▸ Problem
Retype, without pictures, the line holding "building: [15,217,130,358] -> none" and each line below it through the final line.

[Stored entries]
-------------------------
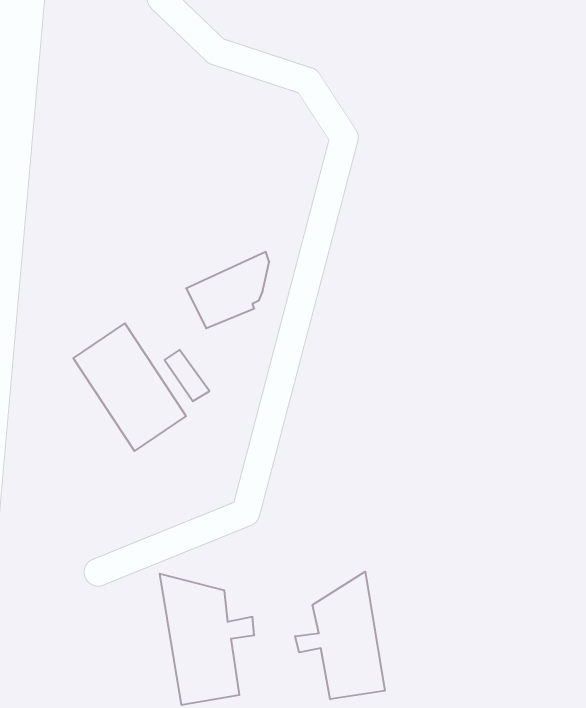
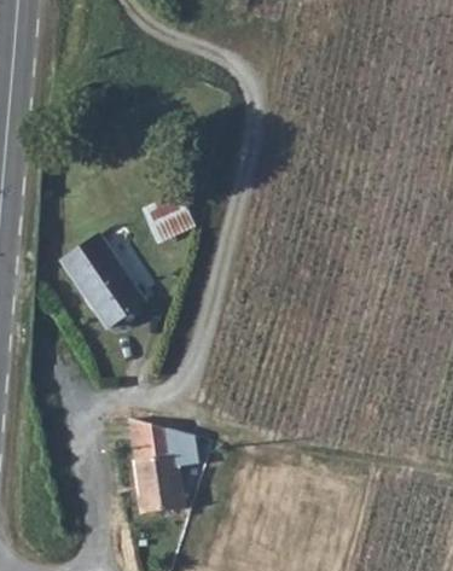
building: [295,572,385,699] -> none

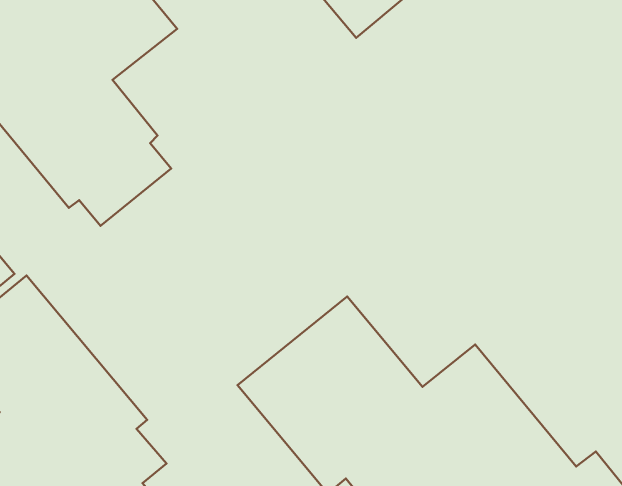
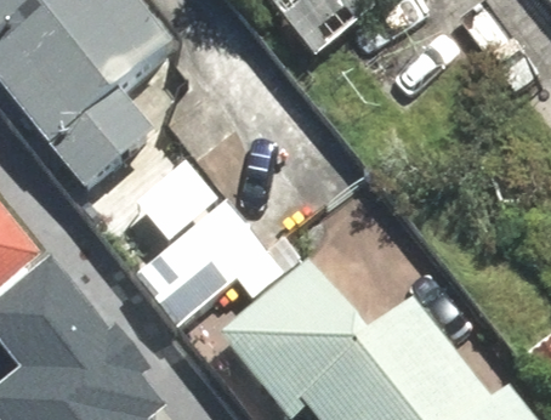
building: none -> [141,202,285,323]

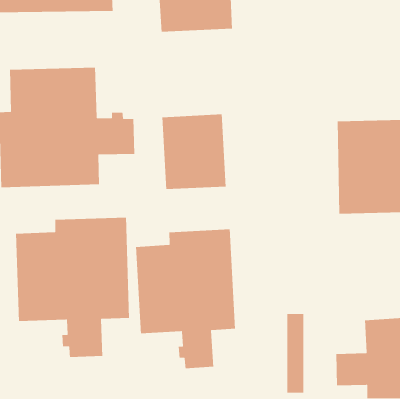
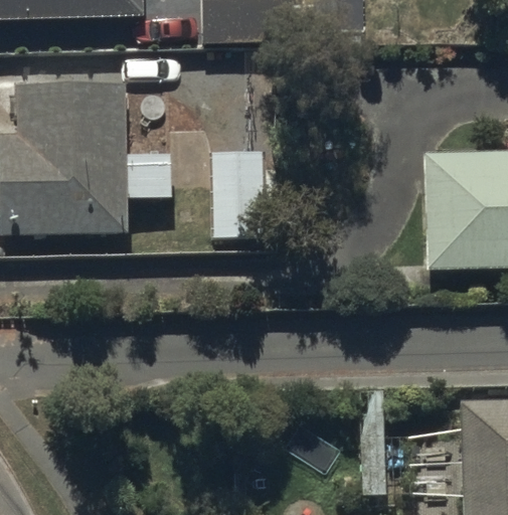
building: [15,217,130,358] -> none
building: [135,229,236,369] -> none

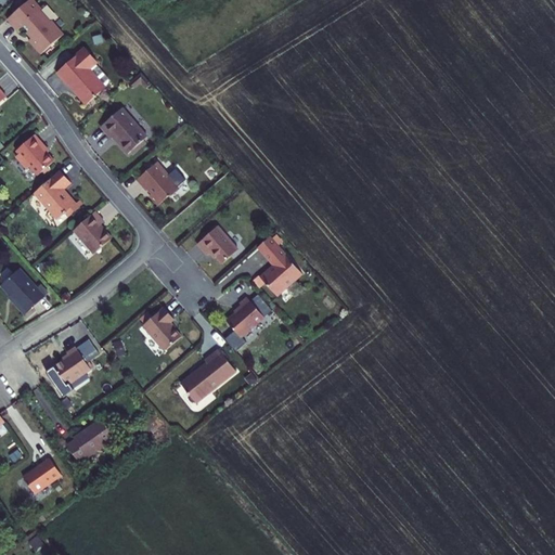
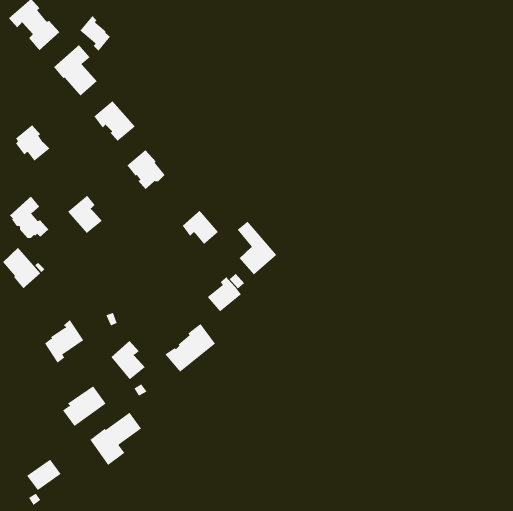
building: none -> [79,15,111,51]
building: [36,169,79,216] -> [9,195,49,239]
building: [141,307,179,350] -> [110,340,145,380]
building: none -> [89,412,142,466]
building: [24,456,62,491] -> [26,459,61,491]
-------------------------
▸ Finished task
building: [15,217,130,358] -> none
building: [135,229,236,369] -> none

building: none -> [79,15,111,51]
building: [36,169,79,216] -> [9,195,49,239]
building: [141,307,179,350] -> [110,340,145,380]
building: none -> [89,412,142,466]
building: [24,456,62,491] -> [26,459,61,491]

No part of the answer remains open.